── SOURCE MATERIAL ──
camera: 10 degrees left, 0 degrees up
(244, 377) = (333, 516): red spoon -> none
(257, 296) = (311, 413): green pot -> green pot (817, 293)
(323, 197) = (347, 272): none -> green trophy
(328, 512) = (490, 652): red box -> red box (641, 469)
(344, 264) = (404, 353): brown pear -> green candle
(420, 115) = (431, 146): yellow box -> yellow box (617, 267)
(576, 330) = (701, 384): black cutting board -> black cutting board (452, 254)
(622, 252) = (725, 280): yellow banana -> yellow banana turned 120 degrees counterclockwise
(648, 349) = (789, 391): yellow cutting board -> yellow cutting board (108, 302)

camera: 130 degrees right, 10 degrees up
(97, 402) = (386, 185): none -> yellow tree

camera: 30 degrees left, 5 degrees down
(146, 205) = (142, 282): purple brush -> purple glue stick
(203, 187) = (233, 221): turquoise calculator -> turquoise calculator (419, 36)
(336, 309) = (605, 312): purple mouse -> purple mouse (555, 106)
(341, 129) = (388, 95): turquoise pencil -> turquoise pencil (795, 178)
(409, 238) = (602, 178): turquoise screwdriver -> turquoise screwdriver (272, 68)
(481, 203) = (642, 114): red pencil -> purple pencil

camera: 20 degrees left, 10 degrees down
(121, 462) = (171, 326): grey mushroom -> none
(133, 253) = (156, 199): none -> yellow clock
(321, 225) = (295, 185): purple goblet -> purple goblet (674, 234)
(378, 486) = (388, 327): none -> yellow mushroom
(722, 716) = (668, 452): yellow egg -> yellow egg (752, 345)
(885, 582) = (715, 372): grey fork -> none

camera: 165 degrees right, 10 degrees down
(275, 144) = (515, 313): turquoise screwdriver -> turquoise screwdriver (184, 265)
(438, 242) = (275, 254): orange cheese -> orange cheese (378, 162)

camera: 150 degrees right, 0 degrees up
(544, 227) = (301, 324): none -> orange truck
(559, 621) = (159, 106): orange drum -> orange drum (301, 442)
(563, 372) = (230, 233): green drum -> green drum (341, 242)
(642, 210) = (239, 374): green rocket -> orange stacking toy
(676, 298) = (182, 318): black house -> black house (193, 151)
───
▶ INSTRUCTIONS FOR THE TASK: Return every record, word for word.

▶ SOLUTION TO THIS PROBLEM:
camera: 10 degrees left, 0 degrees up
(244, 377) = (333, 516): red spoon -> none
(257, 296) = (311, 413): green pot -> green pot (817, 293)
(323, 197) = (347, 272): none -> green trophy
(328, 512) = (490, 652): red box -> red box (641, 469)
(344, 264) = (404, 353): brown pear -> green candle
(420, 115) = (431, 146): yellow box -> yellow box (617, 267)
(576, 330) = (701, 384): black cutting board -> black cutting board (452, 254)
(622, 252) = (725, 280): yellow banana -> yellow banana turned 120 degrees counterclockwise
(648, 349) = (789, 391): yellow cutting board -> yellow cutting board (108, 302)

camera: 130 degrees right, 10 degrees up
(97, 402) = (386, 185): none -> yellow tree

camera: 30 degrees left, 5 degrees down
(146, 205) = (142, 282): purple brush -> purple glue stick
(203, 187) = (233, 221): turquoise calculator -> turquoise calculator (419, 36)
(336, 309) = (605, 312): purple mouse -> purple mouse (555, 106)
(341, 129) = (388, 95): turquoise pencil -> turquoise pencil (795, 178)
(409, 238) = (602, 178): turquoise screwdriver -> turquoise screwdriver (272, 68)
(481, 203) = (642, 114): red pencil -> purple pencil

camera: 20 degrees left, 10 degrees down
(121, 462) = (171, 326): grey mushroom -> none
(133, 253) = (156, 199): none -> yellow clock
(321, 225) = (295, 185): purple goblet -> purple goblet (674, 234)
(378, 486) = (388, 327): none -> yellow mushroom
(722, 716) = (668, 452): yellow egg -> yellow egg (752, 345)
(885, 582) = (715, 372): grey fork -> none

camera: 165 degrees right, 10 degrees down
(275, 144) = (515, 313): turquoise screwdriver -> turquoise screwdriver (184, 265)
(438, 242) = (275, 254): orange cheese -> orange cheese (378, 162)

camera: 150 degrees right, 0 degrees up
(544, 227) = (301, 324): none -> orange truck
(559, 621) = (159, 106): orange drum -> orange drum (301, 442)
(563, 372) = (230, 233): green drum -> green drum (341, 242)
(642, 210) = (239, 374): green rocket -> orange stacking toy
(676, 298) = (182, 318): black house -> black house (193, 151)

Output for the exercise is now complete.